Problem to work on:
Would you output the entries below only from the line containing "(378, 383) = (248, 348): red" through the line containing "camera: 155 degrees right, 10 degrees down", exactly as they stand and with both ends included?

Given data Start Marker

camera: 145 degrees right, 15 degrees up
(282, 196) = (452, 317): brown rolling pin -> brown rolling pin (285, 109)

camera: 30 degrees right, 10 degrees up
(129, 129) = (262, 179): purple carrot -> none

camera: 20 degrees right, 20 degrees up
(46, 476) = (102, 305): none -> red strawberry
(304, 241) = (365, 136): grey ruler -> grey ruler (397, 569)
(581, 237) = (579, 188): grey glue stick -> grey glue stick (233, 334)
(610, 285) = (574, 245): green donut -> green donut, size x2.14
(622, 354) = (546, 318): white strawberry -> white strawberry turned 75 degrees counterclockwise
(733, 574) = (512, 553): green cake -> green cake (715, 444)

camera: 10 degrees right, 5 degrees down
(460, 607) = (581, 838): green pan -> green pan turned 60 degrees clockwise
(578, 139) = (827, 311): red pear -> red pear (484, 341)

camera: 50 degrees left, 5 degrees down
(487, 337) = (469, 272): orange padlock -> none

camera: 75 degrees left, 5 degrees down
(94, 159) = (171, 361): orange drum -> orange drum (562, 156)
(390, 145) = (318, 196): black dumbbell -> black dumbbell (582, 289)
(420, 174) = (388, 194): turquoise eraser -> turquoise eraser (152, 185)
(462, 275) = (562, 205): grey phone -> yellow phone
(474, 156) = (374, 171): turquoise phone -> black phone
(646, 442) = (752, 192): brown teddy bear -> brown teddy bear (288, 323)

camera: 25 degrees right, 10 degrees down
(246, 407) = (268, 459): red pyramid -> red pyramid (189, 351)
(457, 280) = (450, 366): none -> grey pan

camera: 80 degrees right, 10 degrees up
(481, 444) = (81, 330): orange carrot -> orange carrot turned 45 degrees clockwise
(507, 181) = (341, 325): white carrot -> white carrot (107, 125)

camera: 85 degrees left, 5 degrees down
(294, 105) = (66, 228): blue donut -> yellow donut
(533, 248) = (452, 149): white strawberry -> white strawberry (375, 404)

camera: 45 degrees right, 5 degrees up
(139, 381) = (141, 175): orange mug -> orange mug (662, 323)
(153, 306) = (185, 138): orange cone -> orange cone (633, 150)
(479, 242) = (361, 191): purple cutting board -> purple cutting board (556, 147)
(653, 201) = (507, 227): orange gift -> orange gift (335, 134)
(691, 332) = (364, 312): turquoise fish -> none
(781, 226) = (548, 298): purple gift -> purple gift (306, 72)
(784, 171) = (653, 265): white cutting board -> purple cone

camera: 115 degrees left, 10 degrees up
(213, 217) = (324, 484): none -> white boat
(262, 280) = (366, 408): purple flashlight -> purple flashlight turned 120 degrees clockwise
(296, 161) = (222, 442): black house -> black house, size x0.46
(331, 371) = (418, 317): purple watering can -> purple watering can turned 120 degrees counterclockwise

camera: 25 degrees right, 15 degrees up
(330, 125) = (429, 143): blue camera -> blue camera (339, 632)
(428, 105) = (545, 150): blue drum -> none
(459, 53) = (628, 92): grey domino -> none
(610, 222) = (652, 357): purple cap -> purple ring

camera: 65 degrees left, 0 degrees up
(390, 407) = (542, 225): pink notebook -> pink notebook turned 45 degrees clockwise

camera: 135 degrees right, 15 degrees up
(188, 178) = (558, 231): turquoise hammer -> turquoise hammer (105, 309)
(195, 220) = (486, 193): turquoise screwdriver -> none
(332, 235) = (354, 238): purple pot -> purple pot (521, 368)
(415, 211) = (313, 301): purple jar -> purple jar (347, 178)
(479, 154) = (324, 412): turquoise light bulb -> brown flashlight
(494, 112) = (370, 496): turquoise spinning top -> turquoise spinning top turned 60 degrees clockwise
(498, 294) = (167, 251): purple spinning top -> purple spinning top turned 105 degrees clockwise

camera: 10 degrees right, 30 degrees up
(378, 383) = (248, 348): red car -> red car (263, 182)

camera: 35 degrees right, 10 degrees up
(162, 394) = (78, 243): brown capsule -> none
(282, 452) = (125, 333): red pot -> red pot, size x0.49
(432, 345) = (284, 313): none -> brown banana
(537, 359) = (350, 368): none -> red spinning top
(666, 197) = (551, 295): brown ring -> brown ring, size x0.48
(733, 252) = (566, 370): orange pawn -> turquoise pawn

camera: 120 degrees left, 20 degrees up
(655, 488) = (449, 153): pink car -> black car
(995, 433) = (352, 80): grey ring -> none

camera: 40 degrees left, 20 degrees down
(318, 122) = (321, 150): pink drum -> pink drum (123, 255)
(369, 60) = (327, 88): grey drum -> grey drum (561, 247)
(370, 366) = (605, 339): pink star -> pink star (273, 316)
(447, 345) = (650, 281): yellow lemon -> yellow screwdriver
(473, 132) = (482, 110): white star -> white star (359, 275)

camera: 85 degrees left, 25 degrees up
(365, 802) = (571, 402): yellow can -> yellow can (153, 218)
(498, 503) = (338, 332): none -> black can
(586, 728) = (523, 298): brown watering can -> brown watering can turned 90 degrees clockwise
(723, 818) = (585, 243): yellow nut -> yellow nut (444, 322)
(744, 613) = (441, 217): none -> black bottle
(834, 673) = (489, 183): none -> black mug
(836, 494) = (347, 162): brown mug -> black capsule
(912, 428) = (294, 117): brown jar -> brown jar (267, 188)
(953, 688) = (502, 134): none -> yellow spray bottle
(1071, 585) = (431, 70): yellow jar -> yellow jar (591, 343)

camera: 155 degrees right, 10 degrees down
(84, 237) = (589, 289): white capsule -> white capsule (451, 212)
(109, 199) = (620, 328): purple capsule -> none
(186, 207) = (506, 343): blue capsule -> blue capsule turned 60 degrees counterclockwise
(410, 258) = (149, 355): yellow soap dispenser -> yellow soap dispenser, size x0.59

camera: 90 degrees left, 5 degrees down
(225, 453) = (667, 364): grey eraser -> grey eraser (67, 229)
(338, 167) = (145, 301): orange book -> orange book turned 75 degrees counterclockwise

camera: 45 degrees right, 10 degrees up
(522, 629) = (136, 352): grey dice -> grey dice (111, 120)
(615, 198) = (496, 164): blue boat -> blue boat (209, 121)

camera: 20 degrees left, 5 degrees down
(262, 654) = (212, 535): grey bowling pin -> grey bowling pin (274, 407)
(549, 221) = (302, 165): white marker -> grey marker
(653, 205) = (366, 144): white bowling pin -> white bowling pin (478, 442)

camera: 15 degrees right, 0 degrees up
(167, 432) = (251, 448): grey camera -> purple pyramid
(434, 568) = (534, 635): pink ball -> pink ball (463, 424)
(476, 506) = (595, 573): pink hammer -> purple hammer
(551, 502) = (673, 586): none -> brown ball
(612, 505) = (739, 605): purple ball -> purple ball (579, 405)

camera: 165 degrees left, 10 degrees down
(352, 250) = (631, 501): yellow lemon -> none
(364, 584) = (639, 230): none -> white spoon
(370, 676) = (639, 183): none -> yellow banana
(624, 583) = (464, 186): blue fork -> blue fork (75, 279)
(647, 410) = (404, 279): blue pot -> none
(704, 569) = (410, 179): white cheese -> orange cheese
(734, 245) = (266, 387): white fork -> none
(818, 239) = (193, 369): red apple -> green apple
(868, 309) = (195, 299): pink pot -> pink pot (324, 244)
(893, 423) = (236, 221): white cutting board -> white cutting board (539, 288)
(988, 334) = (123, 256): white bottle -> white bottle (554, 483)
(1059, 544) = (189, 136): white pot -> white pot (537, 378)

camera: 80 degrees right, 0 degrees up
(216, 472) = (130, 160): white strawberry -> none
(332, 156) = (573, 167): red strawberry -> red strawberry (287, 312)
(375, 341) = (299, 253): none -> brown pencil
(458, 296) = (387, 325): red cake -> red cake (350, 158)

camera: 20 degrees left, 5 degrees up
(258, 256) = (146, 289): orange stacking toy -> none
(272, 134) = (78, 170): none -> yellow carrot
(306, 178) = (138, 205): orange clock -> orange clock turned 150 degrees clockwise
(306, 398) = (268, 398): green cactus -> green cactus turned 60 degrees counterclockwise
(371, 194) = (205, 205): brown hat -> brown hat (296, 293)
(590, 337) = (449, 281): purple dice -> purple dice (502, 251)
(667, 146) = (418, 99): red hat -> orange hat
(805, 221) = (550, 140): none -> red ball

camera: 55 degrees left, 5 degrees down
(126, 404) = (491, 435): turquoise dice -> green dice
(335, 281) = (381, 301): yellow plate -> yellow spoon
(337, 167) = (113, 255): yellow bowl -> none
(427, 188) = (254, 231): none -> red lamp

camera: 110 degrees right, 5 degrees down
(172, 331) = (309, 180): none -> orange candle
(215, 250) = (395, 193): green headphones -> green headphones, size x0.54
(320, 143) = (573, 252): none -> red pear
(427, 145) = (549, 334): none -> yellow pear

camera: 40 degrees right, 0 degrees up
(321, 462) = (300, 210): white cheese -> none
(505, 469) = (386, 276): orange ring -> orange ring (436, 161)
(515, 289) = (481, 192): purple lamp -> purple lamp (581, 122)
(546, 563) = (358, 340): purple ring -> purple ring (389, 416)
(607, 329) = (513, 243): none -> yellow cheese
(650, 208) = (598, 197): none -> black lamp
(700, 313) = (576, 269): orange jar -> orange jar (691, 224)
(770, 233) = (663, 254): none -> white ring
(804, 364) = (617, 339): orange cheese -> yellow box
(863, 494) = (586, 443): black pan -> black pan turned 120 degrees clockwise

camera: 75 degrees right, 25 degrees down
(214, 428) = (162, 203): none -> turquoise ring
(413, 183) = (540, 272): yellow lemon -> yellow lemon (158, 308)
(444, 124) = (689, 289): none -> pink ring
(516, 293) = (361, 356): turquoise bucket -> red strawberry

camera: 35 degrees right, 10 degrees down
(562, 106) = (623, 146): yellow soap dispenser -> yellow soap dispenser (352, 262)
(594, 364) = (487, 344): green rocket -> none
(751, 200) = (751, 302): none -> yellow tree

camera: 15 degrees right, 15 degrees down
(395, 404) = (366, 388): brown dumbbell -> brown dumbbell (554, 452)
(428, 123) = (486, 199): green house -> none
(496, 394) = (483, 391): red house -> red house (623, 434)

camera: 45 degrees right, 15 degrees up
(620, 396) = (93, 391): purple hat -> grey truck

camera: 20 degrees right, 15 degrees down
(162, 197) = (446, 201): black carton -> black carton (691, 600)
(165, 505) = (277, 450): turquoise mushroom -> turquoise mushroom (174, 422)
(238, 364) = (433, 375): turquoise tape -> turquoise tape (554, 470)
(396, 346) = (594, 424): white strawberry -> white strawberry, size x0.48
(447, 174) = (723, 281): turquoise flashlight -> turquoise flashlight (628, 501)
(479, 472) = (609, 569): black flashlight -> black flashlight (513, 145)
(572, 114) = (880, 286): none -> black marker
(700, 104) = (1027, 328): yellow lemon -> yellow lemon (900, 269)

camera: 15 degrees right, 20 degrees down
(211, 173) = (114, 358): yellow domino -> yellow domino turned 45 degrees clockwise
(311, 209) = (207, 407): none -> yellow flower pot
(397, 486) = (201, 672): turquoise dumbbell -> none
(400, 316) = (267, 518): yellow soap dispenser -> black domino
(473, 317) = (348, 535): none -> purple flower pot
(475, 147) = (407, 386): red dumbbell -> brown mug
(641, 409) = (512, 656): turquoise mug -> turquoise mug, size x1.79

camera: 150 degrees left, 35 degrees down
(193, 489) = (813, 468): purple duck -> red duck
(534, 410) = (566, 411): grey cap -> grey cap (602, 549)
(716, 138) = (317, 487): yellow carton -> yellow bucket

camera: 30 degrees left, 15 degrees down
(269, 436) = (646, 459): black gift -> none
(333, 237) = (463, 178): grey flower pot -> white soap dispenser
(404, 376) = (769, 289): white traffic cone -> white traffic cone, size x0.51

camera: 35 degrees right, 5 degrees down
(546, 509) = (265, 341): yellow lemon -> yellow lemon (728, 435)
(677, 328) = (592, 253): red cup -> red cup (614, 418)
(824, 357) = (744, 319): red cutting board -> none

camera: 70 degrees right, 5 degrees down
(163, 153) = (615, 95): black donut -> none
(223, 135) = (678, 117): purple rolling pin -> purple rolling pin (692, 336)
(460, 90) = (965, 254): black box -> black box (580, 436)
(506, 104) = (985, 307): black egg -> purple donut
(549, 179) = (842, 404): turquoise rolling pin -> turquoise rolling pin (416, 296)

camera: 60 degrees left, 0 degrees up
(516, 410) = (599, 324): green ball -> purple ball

Given data End Marker

Output for this exercise:
(378, 383) = (248, 348): red car -> red car (263, 182)

camera: 35 degrees right, 10 degrees up
(162, 394) = (78, 243): brown capsule -> none
(282, 452) = (125, 333): red pot -> red pot, size x0.49
(432, 345) = (284, 313): none -> brown banana
(537, 359) = (350, 368): none -> red spinning top
(666, 197) = (551, 295): brown ring -> brown ring, size x0.48
(733, 252) = (566, 370): orange pawn -> turquoise pawn

camera: 120 degrees left, 20 degrees up
(655, 488) = (449, 153): pink car -> black car
(995, 433) = (352, 80): grey ring -> none

camera: 40 degrees left, 20 degrees down
(318, 122) = (321, 150): pink drum -> pink drum (123, 255)
(369, 60) = (327, 88): grey drum -> grey drum (561, 247)
(370, 366) = (605, 339): pink star -> pink star (273, 316)
(447, 345) = (650, 281): yellow lemon -> yellow screwdriver
(473, 132) = (482, 110): white star -> white star (359, 275)

camera: 85 degrees left, 25 degrees up
(365, 802) = (571, 402): yellow can -> yellow can (153, 218)
(498, 503) = (338, 332): none -> black can
(586, 728) = (523, 298): brown watering can -> brown watering can turned 90 degrees clockwise
(723, 818) = (585, 243): yellow nut -> yellow nut (444, 322)
(744, 613) = (441, 217): none -> black bottle
(834, 673) = (489, 183): none -> black mug
(836, 494) = (347, 162): brown mug -> black capsule
(912, 428) = (294, 117): brown jar -> brown jar (267, 188)
(953, 688) = (502, 134): none -> yellow spray bottle
(1071, 585) = (431, 70): yellow jar -> yellow jar (591, 343)

camera: 155 degrees right, 10 degrees down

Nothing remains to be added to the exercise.